## Aim of the exercise
Print every entry below again exactly as written, skipping the pictures.

Object matching data
•••••

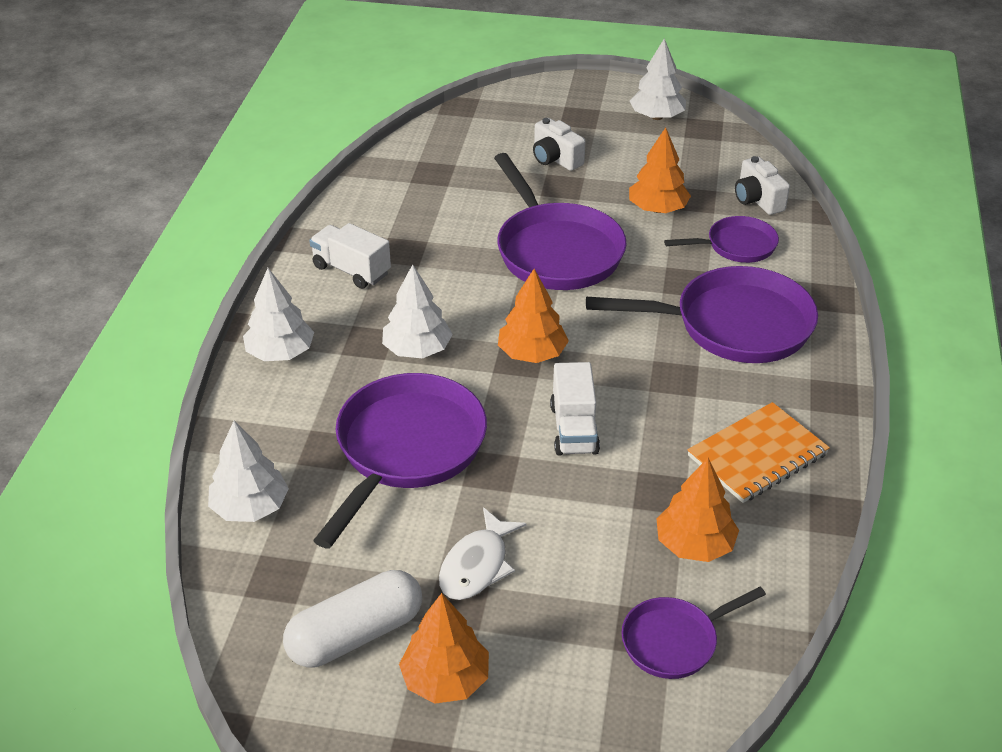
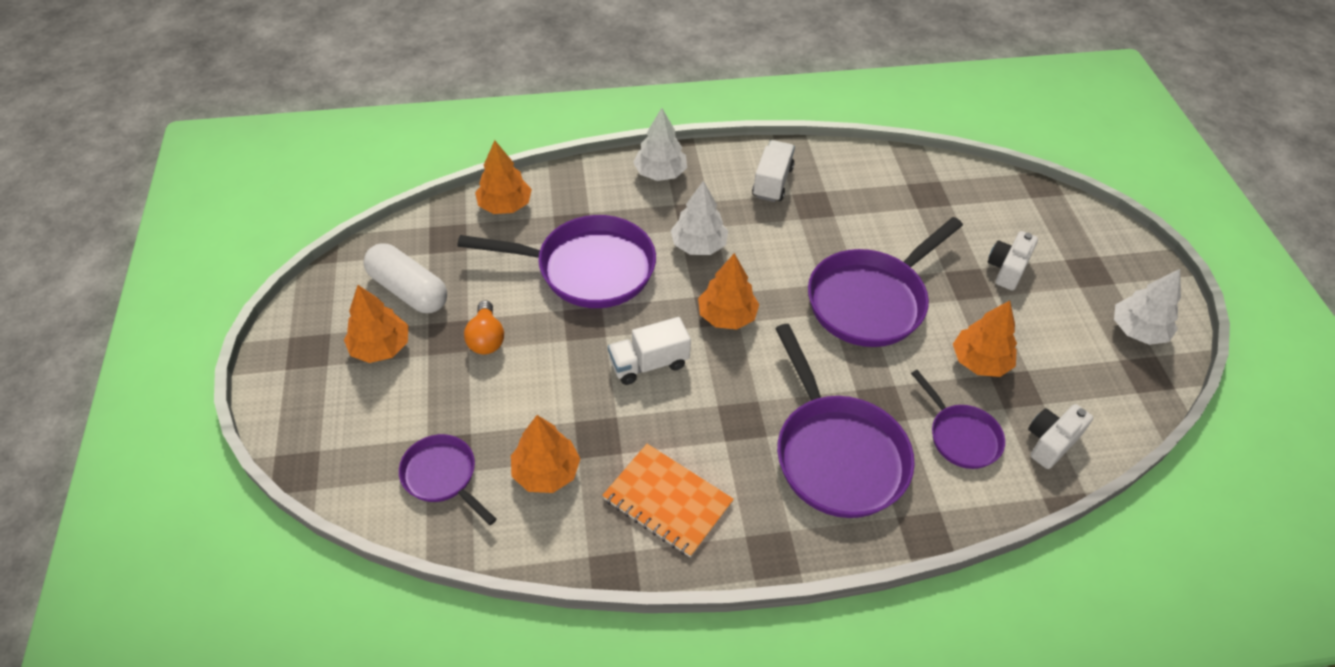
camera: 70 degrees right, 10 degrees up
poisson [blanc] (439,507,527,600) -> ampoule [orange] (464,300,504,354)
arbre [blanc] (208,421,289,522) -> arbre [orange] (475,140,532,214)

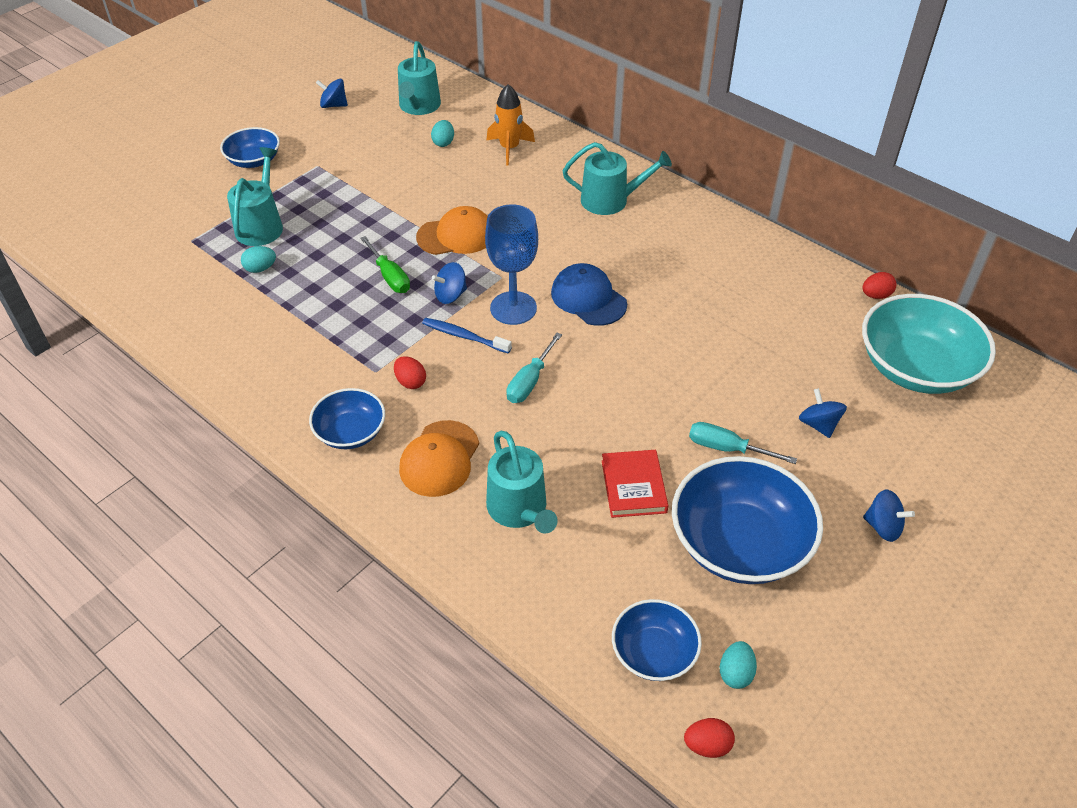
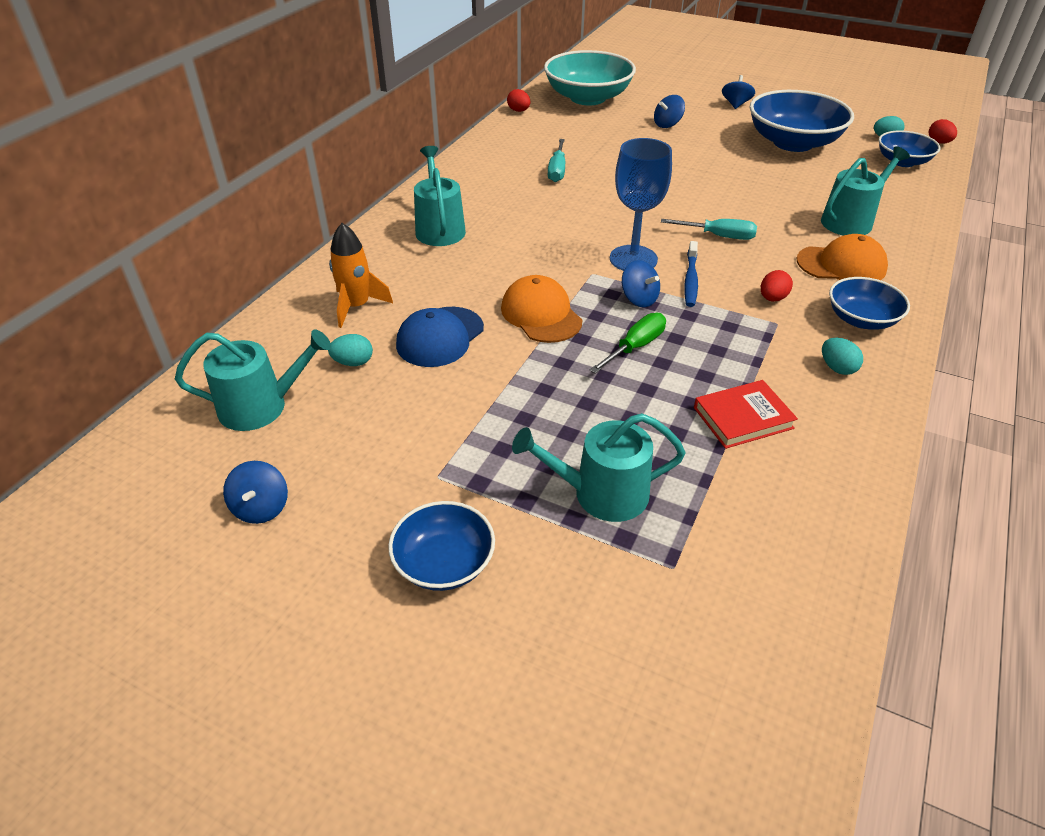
camera: 105 degrees left, 5 degrees down
œuf [turquoise] (241,246,276,273) -> œuf [turquoise] (822,338,863,375), moved
casquette [bleu] (551,263,627,326) -> casquette [bleu] (396,307,484,367), moved
livre [rouge] (602,450,668,518) -> livre [rouge] (694,380,798,449), moved
tournevis [turquoise] (689,422,797,464) -> tournevis [turquoise] (548,139,565,182), moved

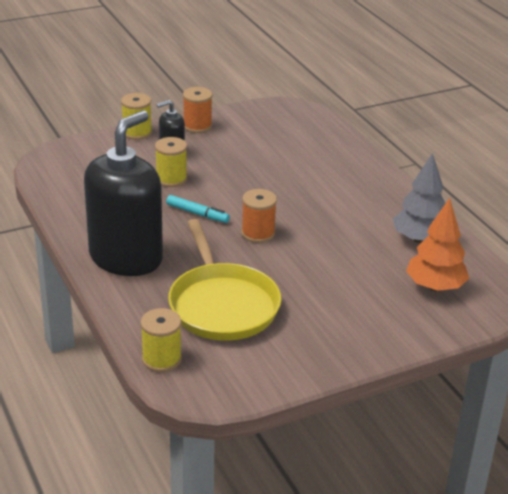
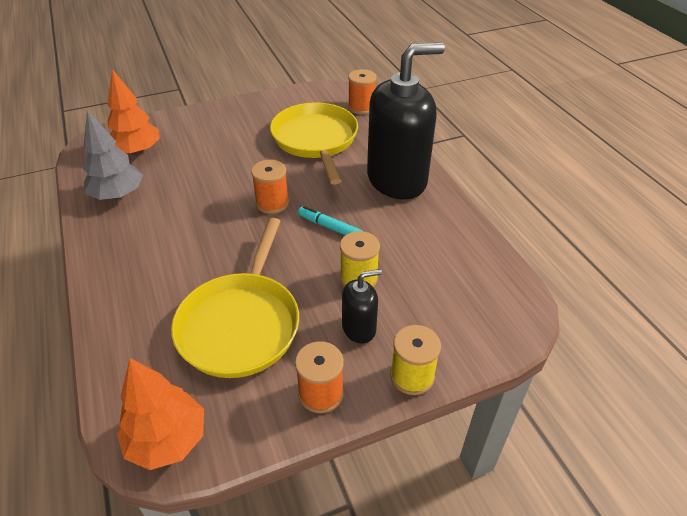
camera: 175 degrees left, 10 degrees up
none -> arbre [orange] (117,358,204,470)
none -> poêle [jaune] (171,218,299,378)
bobine [jaune] (141,308,182,372) -> bobine [orange] (348,69,376,114)
distributeur de savon [noir] (84,110,163,276) -> distributeur de savon [noir] (367,43,445,199), 150 degrees counterclockwise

•••••

## Written answer
camera: 70 degrees right, 10 degrees up
poisson [blanc] (439,507,527,600) -> ampoule [orange] (464,300,504,354)
arbre [blanc] (208,421,289,522) -> arbre [orange] (475,140,532,214)

camera: 105 degrees left, 5 degrees down
œuf [turquoise] (241,246,276,273) -> œuf [turquoise] (822,338,863,375), moved
casquette [bleu] (551,263,627,326) -> casquette [bleu] (396,307,484,367), moved
livre [rouge] (602,450,668,518) -> livre [rouge] (694,380,798,449), moved
tournevis [turquoise] (689,422,797,464) -> tournevis [turquoise] (548,139,565,182), moved

camera: 175 degrees left, 10 degrees up
none -> arbre [orange] (117,358,204,470)
none -> poêle [jaune] (171,218,299,378)
bobine [jaune] (141,308,182,372) -> bobine [orange] (348,69,376,114)
distributeur de savon [noir] (84,110,163,276) -> distributeur de savon [noir] (367,43,445,199), 150 degrees counterclockwise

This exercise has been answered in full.